THE INPUT:
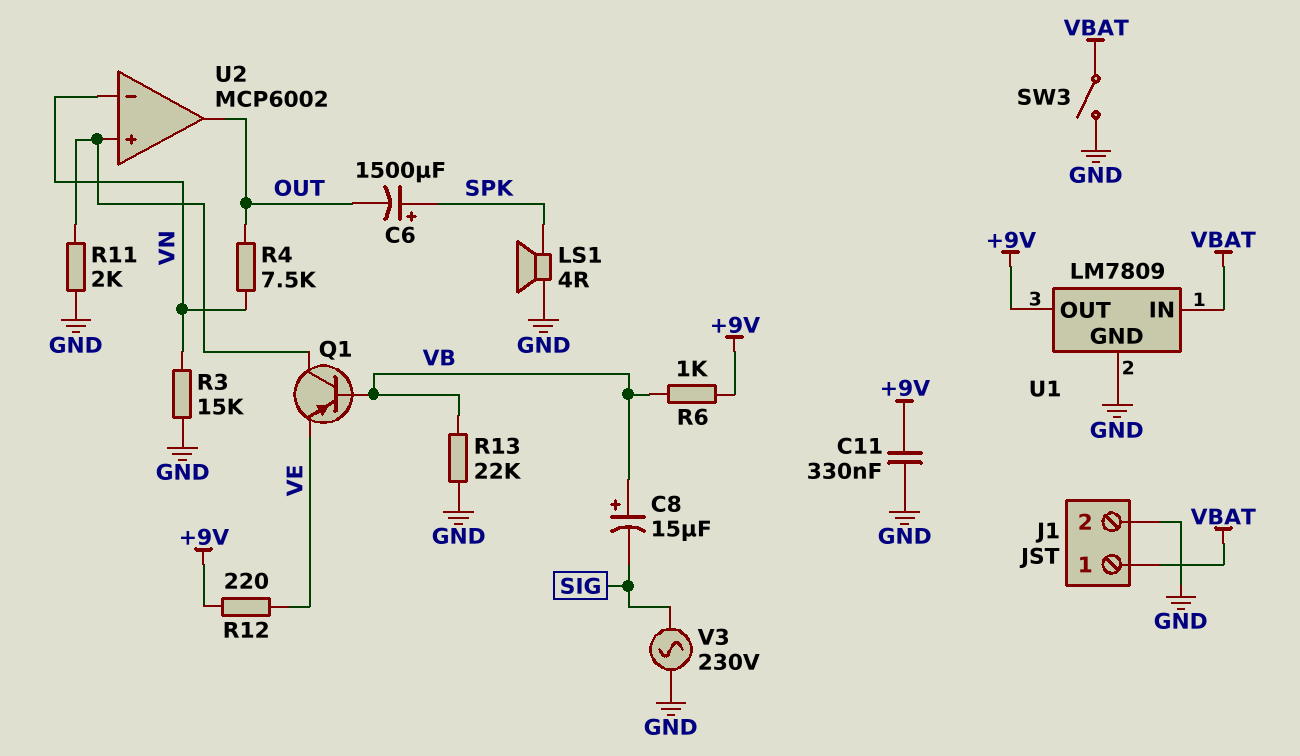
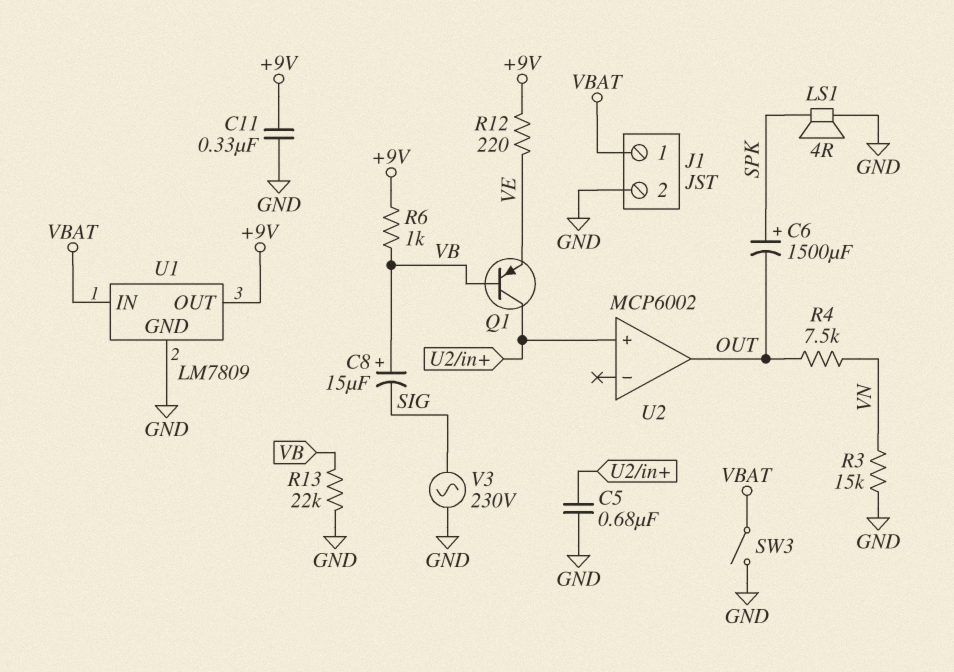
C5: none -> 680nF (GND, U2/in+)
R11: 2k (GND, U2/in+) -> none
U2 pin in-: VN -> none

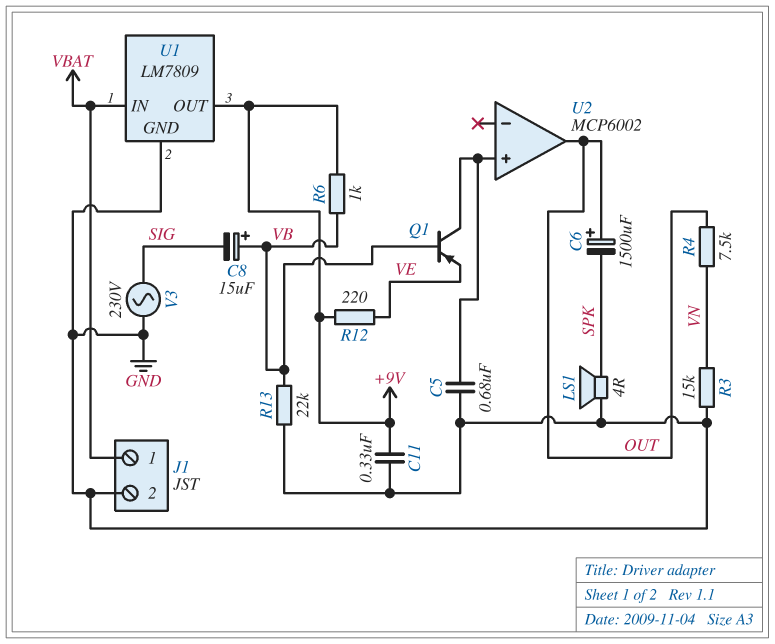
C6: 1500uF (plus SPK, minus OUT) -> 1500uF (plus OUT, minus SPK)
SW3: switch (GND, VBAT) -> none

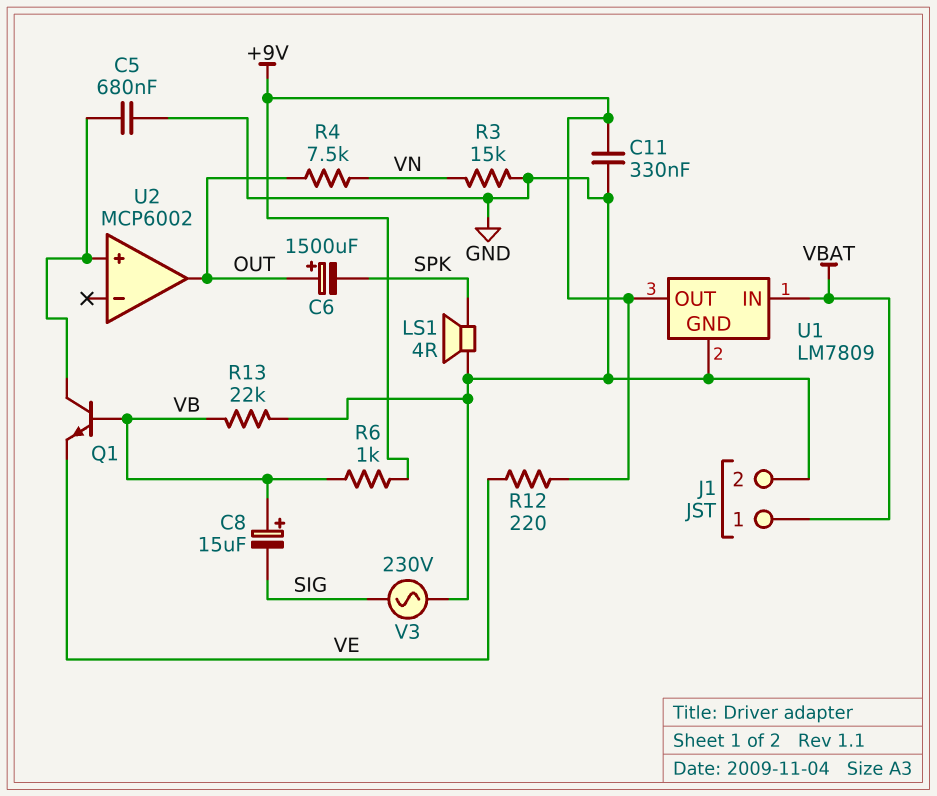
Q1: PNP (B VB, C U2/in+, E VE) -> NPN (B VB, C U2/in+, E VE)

---

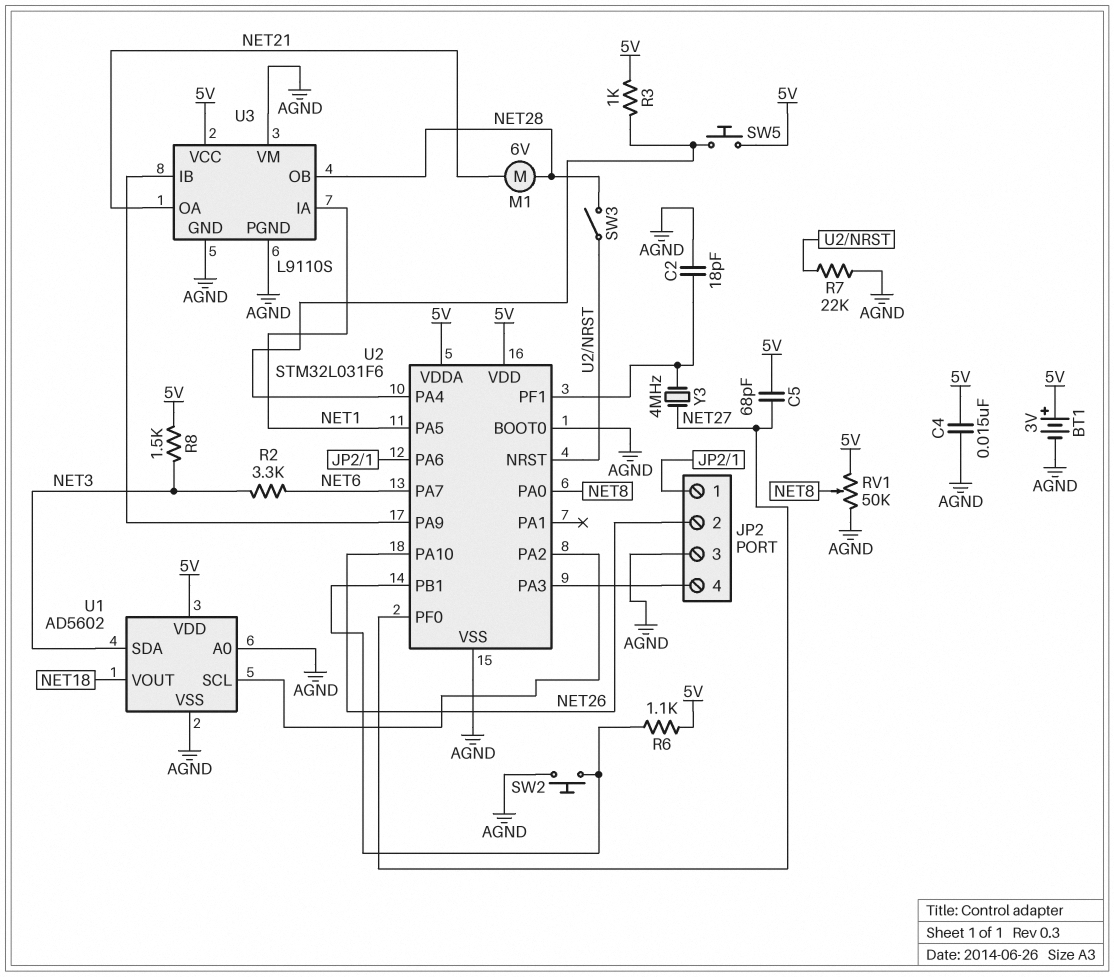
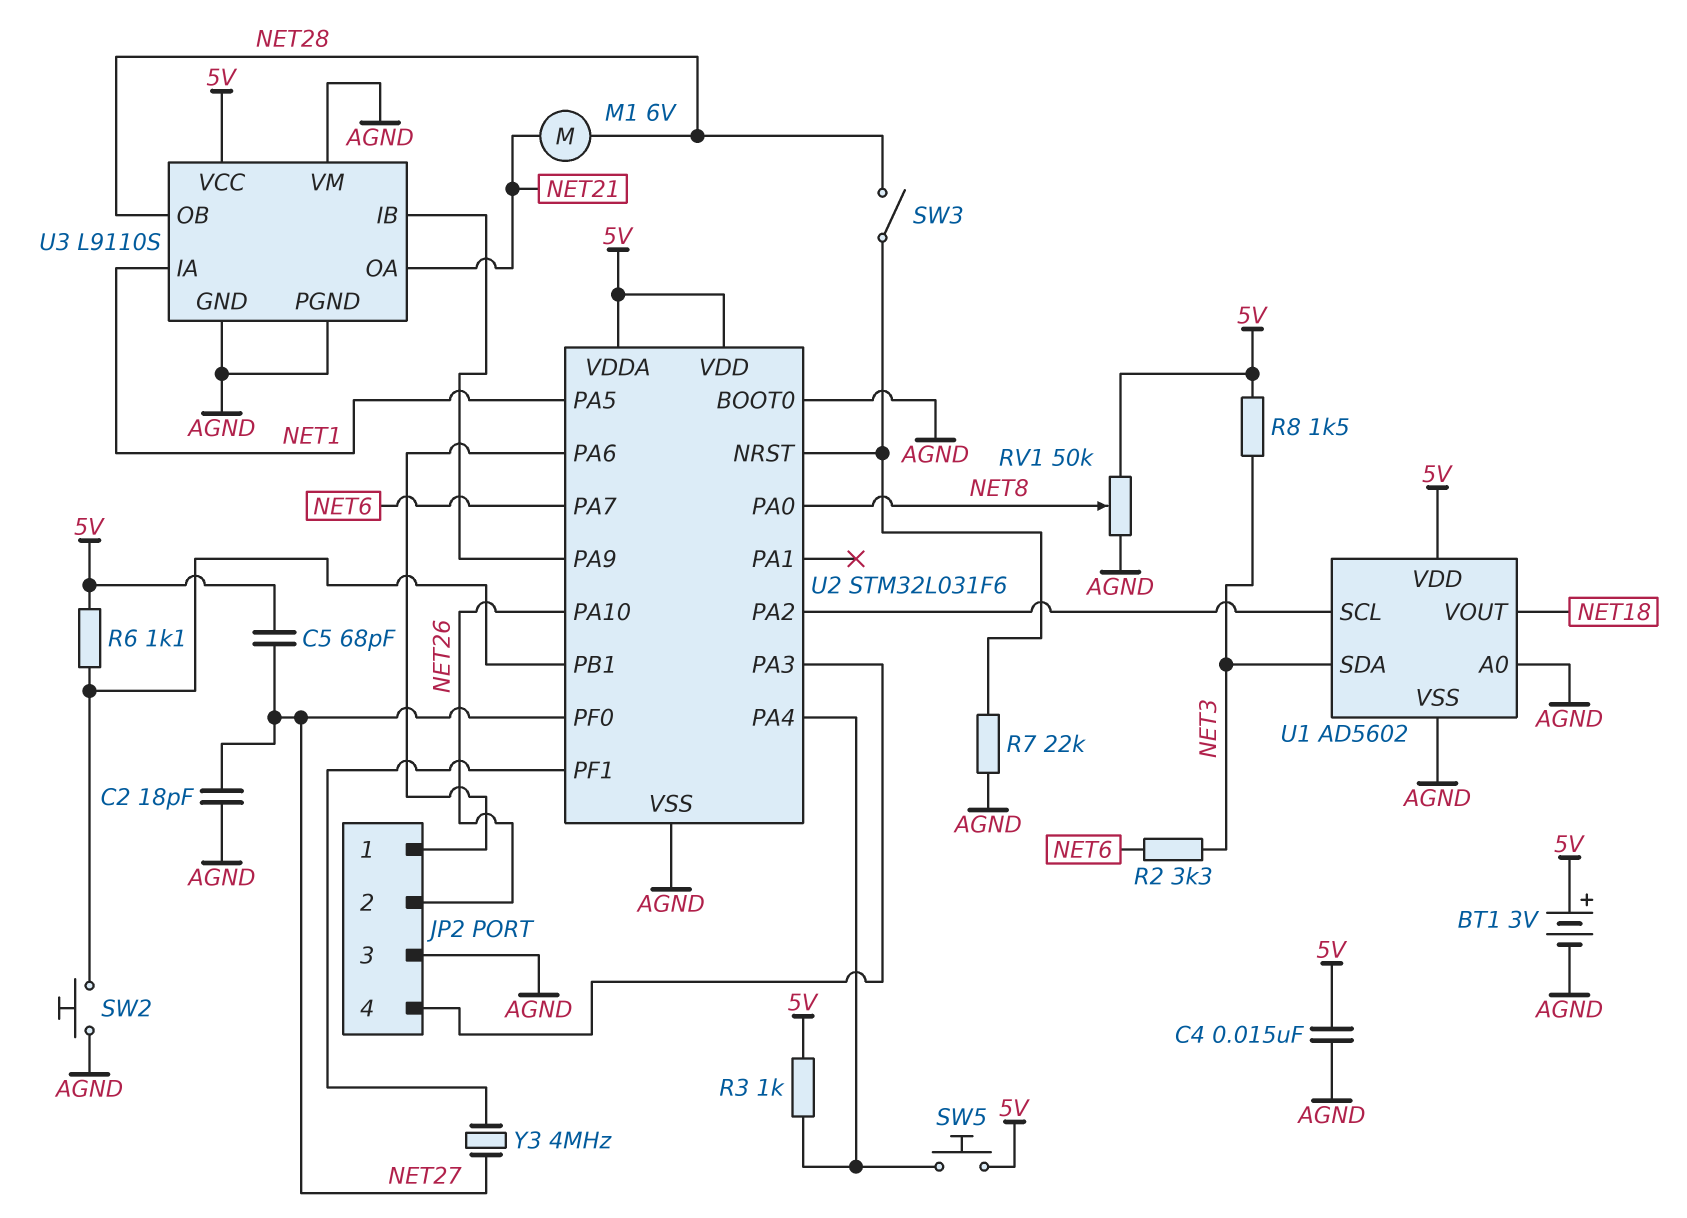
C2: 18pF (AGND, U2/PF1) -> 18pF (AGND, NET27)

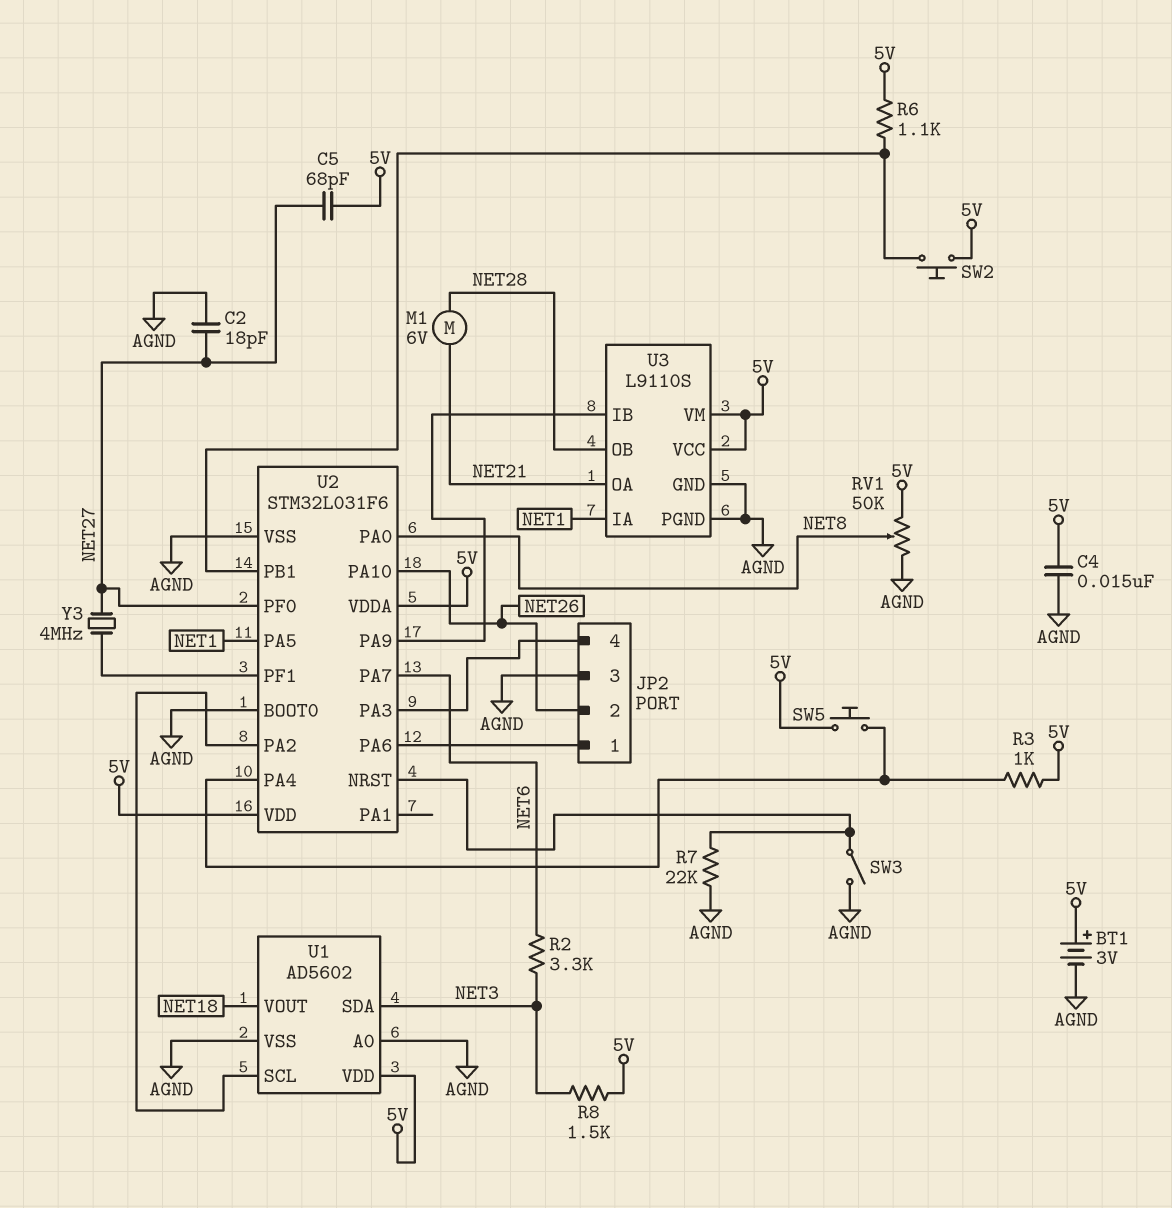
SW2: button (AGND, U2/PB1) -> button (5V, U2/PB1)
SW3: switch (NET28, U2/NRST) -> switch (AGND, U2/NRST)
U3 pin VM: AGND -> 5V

EXERCISE: From the records above, copy only the lines running from the line containing "U2 pin in-: VN -> none" to the line containing "Q1: PNP (B VB, C", both ends included. Leave the pictures out.

ANSWER TO THIS TASK:
U2 pin in-: VN -> none

C6: 1500uF (plus SPK, minus OUT) -> 1500uF (plus OUT, minus SPK)
SW3: switch (GND, VBAT) -> none

Q1: PNP (B VB, C U2/in+, E VE) -> NPN (B VB, C U2/in+, E VE)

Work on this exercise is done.